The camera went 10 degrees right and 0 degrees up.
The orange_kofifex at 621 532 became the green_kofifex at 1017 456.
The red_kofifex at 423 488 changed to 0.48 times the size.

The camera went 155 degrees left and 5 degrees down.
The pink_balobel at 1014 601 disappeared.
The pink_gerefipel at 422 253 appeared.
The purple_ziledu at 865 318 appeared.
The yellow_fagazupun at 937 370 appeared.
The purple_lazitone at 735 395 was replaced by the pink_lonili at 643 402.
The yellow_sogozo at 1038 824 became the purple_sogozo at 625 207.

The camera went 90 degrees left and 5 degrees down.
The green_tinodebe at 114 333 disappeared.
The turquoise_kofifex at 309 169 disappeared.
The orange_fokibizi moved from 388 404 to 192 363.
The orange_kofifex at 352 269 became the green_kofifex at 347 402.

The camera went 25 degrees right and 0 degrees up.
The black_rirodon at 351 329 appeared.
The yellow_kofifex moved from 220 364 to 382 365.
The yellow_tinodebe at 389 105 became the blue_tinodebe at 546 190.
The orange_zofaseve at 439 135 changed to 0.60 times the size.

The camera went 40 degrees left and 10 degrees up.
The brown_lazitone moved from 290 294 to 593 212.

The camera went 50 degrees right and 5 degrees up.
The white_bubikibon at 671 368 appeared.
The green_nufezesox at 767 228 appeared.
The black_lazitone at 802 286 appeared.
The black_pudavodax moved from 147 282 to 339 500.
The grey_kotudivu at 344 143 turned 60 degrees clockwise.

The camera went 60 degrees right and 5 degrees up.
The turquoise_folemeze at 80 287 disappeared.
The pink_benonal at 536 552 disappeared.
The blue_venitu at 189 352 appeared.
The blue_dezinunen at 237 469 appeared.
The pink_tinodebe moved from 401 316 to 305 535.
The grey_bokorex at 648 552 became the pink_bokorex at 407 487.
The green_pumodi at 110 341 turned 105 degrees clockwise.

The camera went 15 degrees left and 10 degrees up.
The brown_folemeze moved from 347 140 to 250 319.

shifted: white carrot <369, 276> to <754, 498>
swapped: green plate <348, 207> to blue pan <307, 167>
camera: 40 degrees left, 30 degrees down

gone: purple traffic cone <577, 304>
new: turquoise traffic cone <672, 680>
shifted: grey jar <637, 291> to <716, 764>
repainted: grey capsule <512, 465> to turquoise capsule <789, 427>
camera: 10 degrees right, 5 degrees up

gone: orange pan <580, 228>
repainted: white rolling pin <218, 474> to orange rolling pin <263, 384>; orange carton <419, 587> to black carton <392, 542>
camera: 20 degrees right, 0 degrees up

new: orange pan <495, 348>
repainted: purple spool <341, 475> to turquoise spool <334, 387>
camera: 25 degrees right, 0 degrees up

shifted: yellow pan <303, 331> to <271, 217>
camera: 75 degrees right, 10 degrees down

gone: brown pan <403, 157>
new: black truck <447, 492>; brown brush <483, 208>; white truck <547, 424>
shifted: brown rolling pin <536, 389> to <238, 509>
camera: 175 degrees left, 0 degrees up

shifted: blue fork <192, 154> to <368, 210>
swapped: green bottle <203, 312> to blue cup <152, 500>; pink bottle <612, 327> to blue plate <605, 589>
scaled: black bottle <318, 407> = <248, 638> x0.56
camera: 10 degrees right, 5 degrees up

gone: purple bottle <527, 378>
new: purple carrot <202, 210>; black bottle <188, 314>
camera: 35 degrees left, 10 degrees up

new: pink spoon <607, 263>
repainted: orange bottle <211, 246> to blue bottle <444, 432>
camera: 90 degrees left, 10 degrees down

──────

Problem:
Once the line containing "The orange_kofifex at 621" has been set down, nothing more is wanted; set down each line of the listing above up to it exactly, starting with the first.

Solution to this problem:
The camera went 10 degrees right and 0 degrees up.
The orange_kofifex at 621 532 became the green_kofifex at 1017 456.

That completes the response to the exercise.